Aim of the exercise
Reproduce the records below word for word, leaving out the pictures.

Records shown
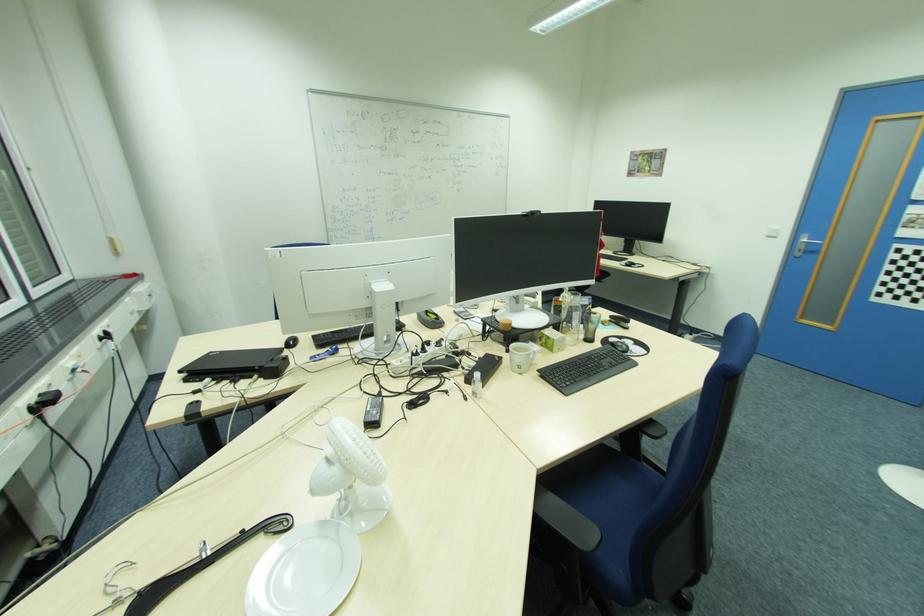
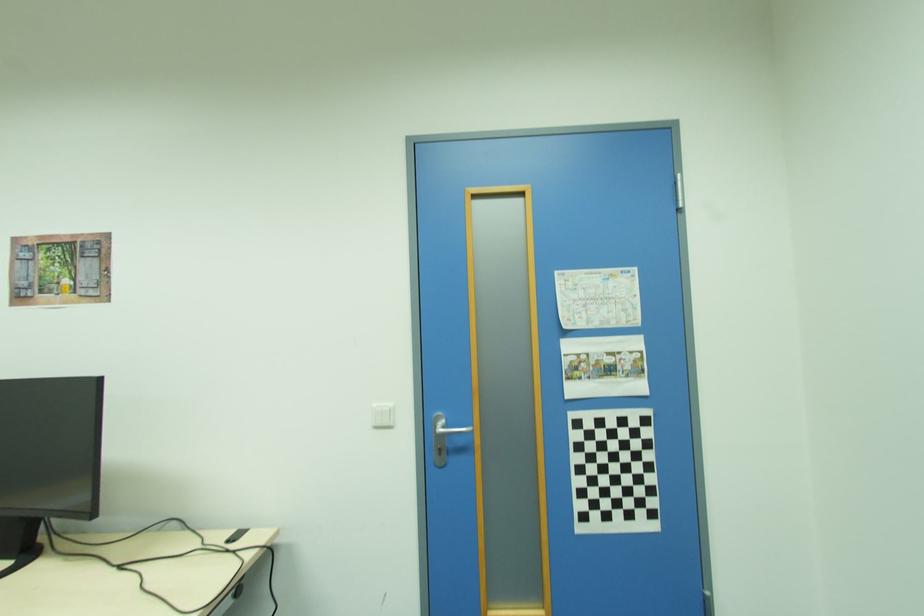
Locate, in the second image, the point that corresponds to (780,238) in the first image.

(394, 427)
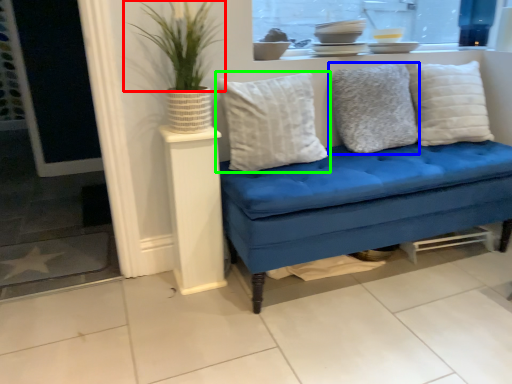
Question: Estimate the real-world distances between objects in this image. Which object is farther from plant (highlighted by a red box), pillow (highlighted by a blue box) or pillow (highlighted by a green box)?

Choices:
 (A) pillow
 (B) pillow

Answer: (A)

Reply
Locate, in the second image, the point that corresponds to (780,238) in the first image.

(394, 427)
Question: Estimate the real-world distances between objects in this image. Which object is farther from plant (highlighted by a red box), pillow (highlighted by a blue box) or pillow (highlighted by a green box)?

Choices:
 (A) pillow
 (B) pillow

Answer: (A)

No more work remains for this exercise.